[Entries provided]:
■ ■ ■ ■

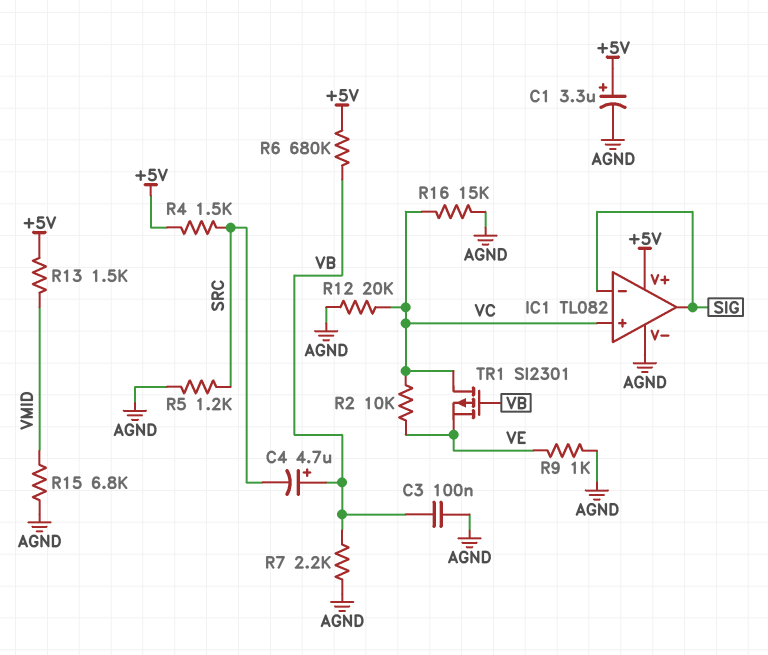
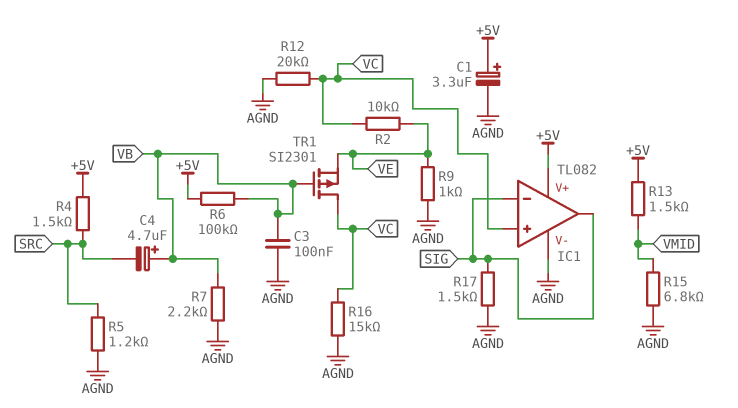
R6: 680k (+5V, VB) -> 100k (+5V, VB)
R17: none -> 1.5k (AGND, SIG)

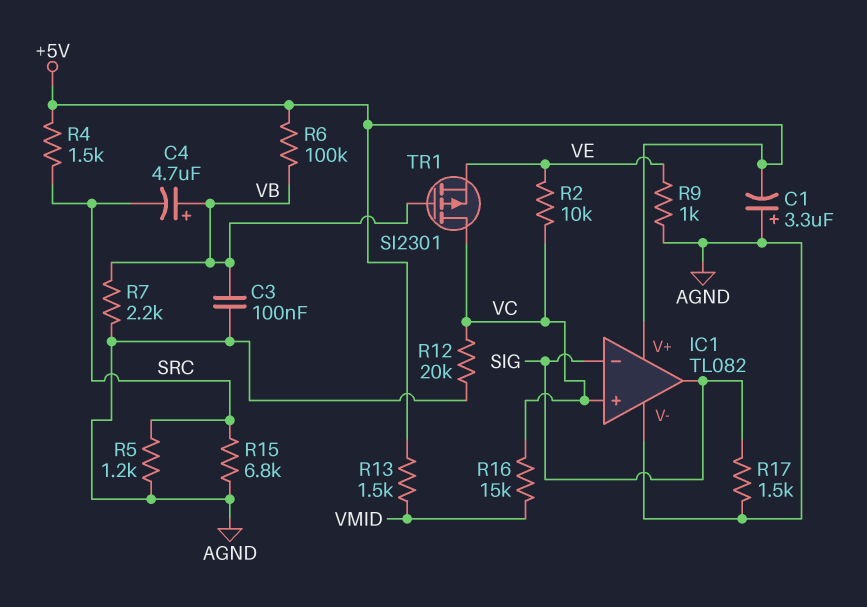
C1: 3.3uF (plus +5V, minus AGND) -> 3.3uF (plus AGND, minus +5V)
R15: 6.8k (AGND, VMID) -> 6.8k (AGND, SRC)
R16: 15k (AGND, VC) -> 15k (VC, VMID)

■ ■ ■ ■

[Goal of the exercise]: A faithful copy is needed: reproduce all of the data above, leaving the pictures out.

[Answer to this problem]:
R6: 680k (+5V, VB) -> 100k (+5V, VB)
R17: none -> 1.5k (AGND, SIG)

C1: 3.3uF (plus +5V, minus AGND) -> 3.3uF (plus AGND, minus +5V)
R15: 6.8k (AGND, VMID) -> 6.8k (AGND, SRC)
R16: 15k (AGND, VC) -> 15k (VC, VMID)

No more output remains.